Input for this task:
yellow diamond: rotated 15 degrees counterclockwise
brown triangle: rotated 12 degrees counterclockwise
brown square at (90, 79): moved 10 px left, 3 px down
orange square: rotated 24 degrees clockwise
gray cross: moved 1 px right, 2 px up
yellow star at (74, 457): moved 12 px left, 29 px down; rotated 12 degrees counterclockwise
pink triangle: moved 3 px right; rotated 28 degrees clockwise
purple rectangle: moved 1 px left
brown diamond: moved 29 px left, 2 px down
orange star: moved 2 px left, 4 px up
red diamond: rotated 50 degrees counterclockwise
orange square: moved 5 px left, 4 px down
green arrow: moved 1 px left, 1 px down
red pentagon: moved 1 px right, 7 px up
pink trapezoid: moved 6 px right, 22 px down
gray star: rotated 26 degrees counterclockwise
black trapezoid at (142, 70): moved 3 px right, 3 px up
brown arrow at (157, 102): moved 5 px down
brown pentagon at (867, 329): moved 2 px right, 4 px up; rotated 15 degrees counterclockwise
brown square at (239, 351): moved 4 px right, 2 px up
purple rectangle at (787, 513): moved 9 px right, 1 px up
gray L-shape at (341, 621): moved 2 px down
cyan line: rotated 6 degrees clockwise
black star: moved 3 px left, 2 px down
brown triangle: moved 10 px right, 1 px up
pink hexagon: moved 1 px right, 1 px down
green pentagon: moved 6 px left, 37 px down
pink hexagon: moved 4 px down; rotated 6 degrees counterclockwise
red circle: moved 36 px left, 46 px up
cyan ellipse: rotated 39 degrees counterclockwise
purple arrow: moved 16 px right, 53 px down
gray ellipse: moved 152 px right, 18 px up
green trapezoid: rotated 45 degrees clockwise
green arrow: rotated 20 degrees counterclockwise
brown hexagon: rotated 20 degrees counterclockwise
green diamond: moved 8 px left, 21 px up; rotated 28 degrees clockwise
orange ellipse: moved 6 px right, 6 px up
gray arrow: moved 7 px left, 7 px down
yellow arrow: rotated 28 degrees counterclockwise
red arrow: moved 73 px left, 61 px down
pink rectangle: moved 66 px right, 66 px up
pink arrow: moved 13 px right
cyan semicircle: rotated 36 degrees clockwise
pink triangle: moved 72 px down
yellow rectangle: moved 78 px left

Problem to work on: The lines above from the one with "green arrow: moved 1 px left, 1 px down" through the one with "green trapezoid: rotated 45 degrees clockwise" are to be duplicated exactly, ends included, with nothing added.

Output for this exercise:
green arrow: moved 1 px left, 1 px down
red pentagon: moved 1 px right, 7 px up
pink trapezoid: moved 6 px right, 22 px down
gray star: rotated 26 degrees counterclockwise
black trapezoid at (142, 70): moved 3 px right, 3 px up
brown arrow at (157, 102): moved 5 px down
brown pentagon at (867, 329): moved 2 px right, 4 px up; rotated 15 degrees counterclockwise
brown square at (239, 351): moved 4 px right, 2 px up
purple rectangle at (787, 513): moved 9 px right, 1 px up
gray L-shape at (341, 621): moved 2 px down
cyan line: rotated 6 degrees clockwise
black star: moved 3 px left, 2 px down
brown triangle: moved 10 px right, 1 px up
pink hexagon: moved 1 px right, 1 px down
green pentagon: moved 6 px left, 37 px down
pink hexagon: moved 4 px down; rotated 6 degrees counterclockwise
red circle: moved 36 px left, 46 px up
cyan ellipse: rotated 39 degrees counterclockwise
purple arrow: moved 16 px right, 53 px down
gray ellipse: moved 152 px right, 18 px up
green trapezoid: rotated 45 degrees clockwise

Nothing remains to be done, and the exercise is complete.